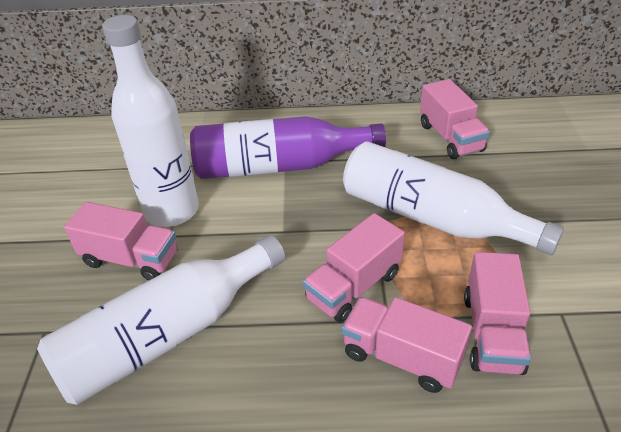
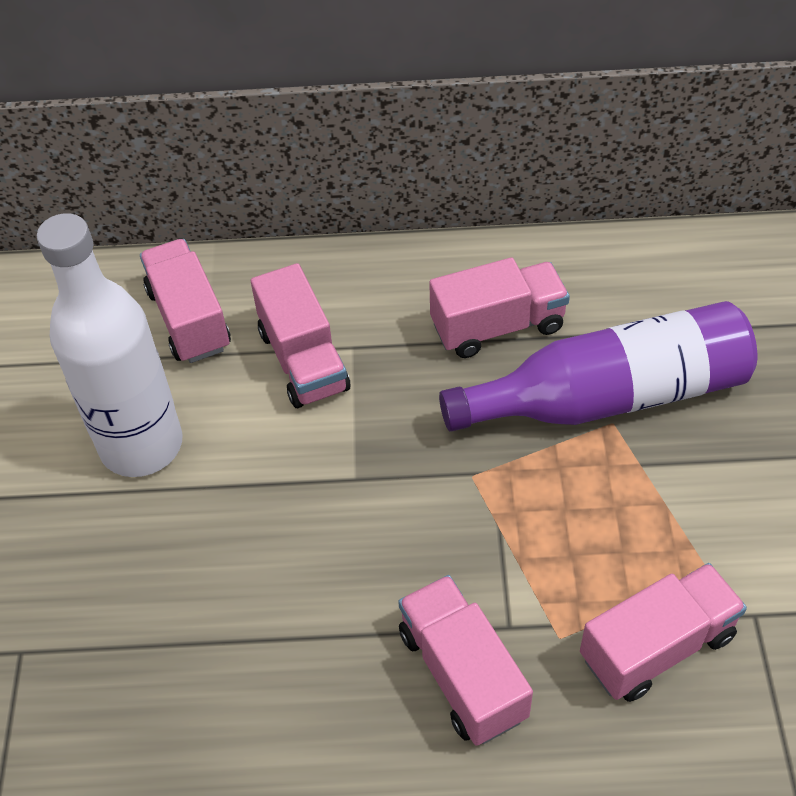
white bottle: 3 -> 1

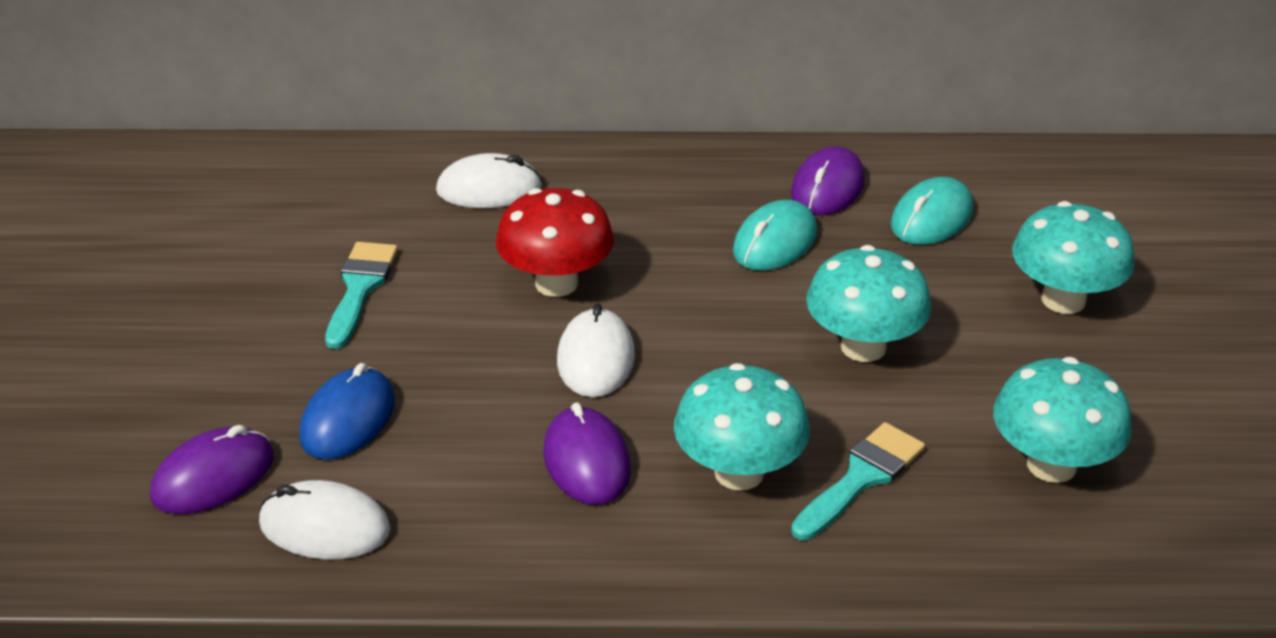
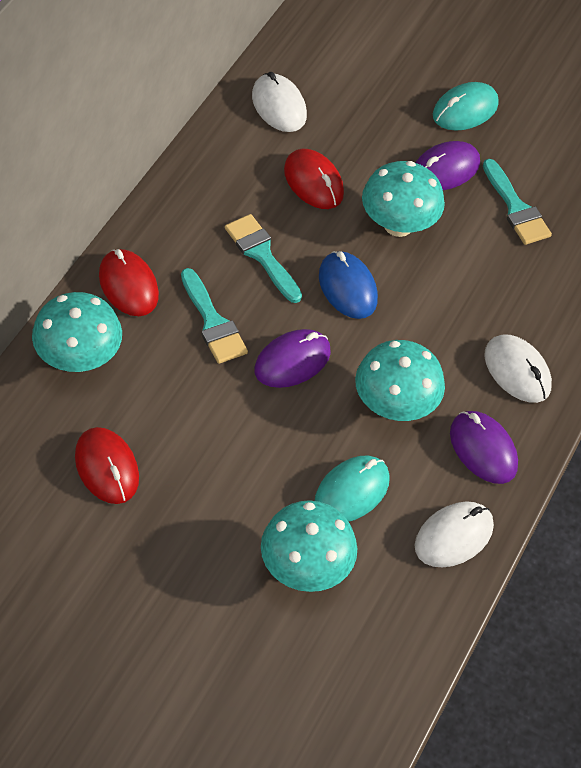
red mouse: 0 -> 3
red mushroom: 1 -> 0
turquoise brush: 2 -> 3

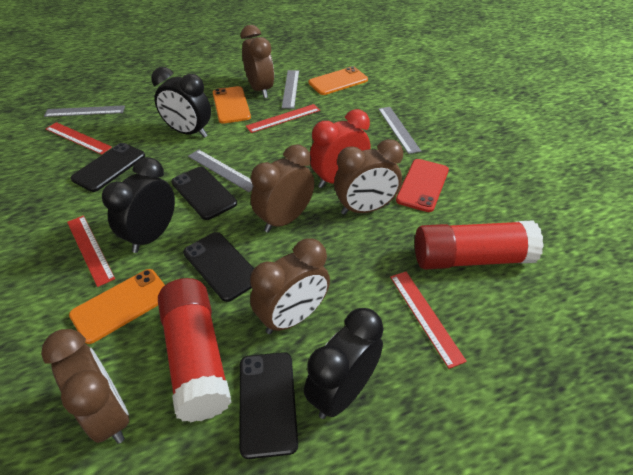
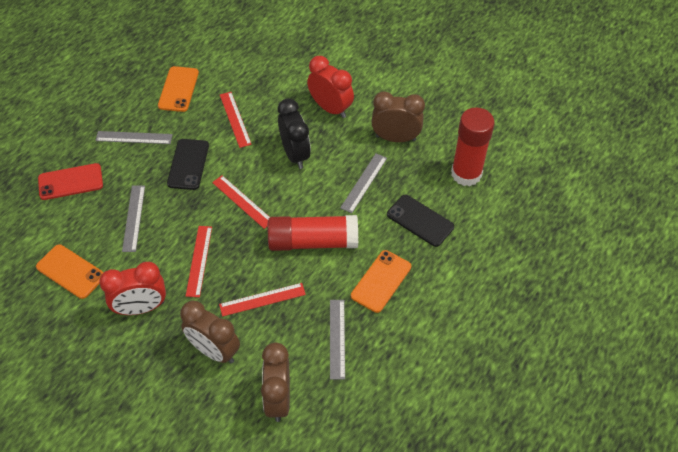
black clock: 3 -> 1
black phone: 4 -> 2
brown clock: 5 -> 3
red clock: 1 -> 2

━━━━━━━━

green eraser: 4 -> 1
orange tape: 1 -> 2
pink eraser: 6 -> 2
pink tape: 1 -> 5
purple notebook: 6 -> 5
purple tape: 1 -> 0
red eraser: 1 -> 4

━━━━━━━━

• [ACTION ITEM]: From the records above, copy exactly the lines starting at the one with "white bottle: 3 -> 1" and ending at the one with "red clock: 1 -> 2", and no others. Pictures stay out.

• [RESPONSE TO THE EXERCISE]:
white bottle: 3 -> 1

red mouse: 0 -> 3
red mushroom: 1 -> 0
turquoise brush: 2 -> 3

black clock: 3 -> 1
black phone: 4 -> 2
brown clock: 5 -> 3
red clock: 1 -> 2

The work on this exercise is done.